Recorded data
•••

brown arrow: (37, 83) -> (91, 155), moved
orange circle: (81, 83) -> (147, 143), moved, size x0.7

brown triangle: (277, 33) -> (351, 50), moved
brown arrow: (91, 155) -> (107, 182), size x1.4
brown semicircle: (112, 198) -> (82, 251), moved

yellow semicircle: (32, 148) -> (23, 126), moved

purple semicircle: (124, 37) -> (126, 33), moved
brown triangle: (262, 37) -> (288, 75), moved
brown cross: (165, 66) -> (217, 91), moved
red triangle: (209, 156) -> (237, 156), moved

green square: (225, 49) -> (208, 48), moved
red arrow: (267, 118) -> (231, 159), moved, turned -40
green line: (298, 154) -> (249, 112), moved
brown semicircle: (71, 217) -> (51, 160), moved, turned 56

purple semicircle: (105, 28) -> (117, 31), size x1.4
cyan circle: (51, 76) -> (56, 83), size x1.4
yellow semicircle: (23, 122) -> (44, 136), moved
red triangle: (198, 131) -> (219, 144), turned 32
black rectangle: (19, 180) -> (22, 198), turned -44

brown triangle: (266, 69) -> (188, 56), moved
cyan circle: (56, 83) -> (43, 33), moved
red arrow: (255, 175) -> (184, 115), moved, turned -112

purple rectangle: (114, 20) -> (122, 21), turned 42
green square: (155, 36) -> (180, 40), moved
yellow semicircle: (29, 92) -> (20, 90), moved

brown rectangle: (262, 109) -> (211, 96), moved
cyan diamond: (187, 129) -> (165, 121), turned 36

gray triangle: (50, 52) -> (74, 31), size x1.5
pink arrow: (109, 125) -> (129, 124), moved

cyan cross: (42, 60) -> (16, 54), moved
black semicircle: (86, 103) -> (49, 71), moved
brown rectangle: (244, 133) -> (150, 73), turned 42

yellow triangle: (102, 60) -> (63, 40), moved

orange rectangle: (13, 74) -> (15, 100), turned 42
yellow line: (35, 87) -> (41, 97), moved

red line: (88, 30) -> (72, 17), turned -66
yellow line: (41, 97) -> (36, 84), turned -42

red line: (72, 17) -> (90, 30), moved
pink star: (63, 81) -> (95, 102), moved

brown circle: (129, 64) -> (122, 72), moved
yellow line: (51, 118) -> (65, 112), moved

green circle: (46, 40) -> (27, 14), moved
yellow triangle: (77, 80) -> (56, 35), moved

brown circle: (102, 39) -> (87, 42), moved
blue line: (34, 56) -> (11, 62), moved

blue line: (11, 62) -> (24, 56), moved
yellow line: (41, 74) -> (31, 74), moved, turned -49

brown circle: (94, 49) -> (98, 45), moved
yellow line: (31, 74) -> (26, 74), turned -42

•••

▶ EXERCISE PROMPT: All entries above are to be repeated verbatim, down to the last line.

▶ EXERCISE OUTPUT:
brown arrow: (37, 83) -> (91, 155), moved
orange circle: (81, 83) -> (147, 143), moved, size x0.7

brown triangle: (277, 33) -> (351, 50), moved
brown arrow: (91, 155) -> (107, 182), size x1.4
brown semicircle: (112, 198) -> (82, 251), moved

yellow semicircle: (32, 148) -> (23, 126), moved

purple semicircle: (124, 37) -> (126, 33), moved
brown triangle: (262, 37) -> (288, 75), moved
brown cross: (165, 66) -> (217, 91), moved
red triangle: (209, 156) -> (237, 156), moved

green square: (225, 49) -> (208, 48), moved
red arrow: (267, 118) -> (231, 159), moved, turned -40
green line: (298, 154) -> (249, 112), moved
brown semicircle: (71, 217) -> (51, 160), moved, turned 56

purple semicircle: (105, 28) -> (117, 31), size x1.4
cyan circle: (51, 76) -> (56, 83), size x1.4
yellow semicircle: (23, 122) -> (44, 136), moved
red triangle: (198, 131) -> (219, 144), turned 32
black rectangle: (19, 180) -> (22, 198), turned -44

brown triangle: (266, 69) -> (188, 56), moved
cyan circle: (56, 83) -> (43, 33), moved
red arrow: (255, 175) -> (184, 115), moved, turned -112

purple rectangle: (114, 20) -> (122, 21), turned 42
green square: (155, 36) -> (180, 40), moved
yellow semicircle: (29, 92) -> (20, 90), moved

brown rectangle: (262, 109) -> (211, 96), moved
cyan diamond: (187, 129) -> (165, 121), turned 36

gray triangle: (50, 52) -> (74, 31), size x1.5
pink arrow: (109, 125) -> (129, 124), moved

cyan cross: (42, 60) -> (16, 54), moved
black semicircle: (86, 103) -> (49, 71), moved
brown rectangle: (244, 133) -> (150, 73), turned 42

yellow triangle: (102, 60) -> (63, 40), moved

orange rectangle: (13, 74) -> (15, 100), turned 42
yellow line: (35, 87) -> (41, 97), moved

red line: (88, 30) -> (72, 17), turned -66
yellow line: (41, 97) -> (36, 84), turned -42

red line: (72, 17) -> (90, 30), moved
pink star: (63, 81) -> (95, 102), moved

brown circle: (129, 64) -> (122, 72), moved
yellow line: (51, 118) -> (65, 112), moved

green circle: (46, 40) -> (27, 14), moved
yellow triangle: (77, 80) -> (56, 35), moved

brown circle: (102, 39) -> (87, 42), moved
blue line: (34, 56) -> (11, 62), moved

blue line: (11, 62) -> (24, 56), moved
yellow line: (41, 74) -> (31, 74), moved, turned -49

brown circle: (94, 49) -> (98, 45), moved
yellow line: (31, 74) -> (26, 74), turned -42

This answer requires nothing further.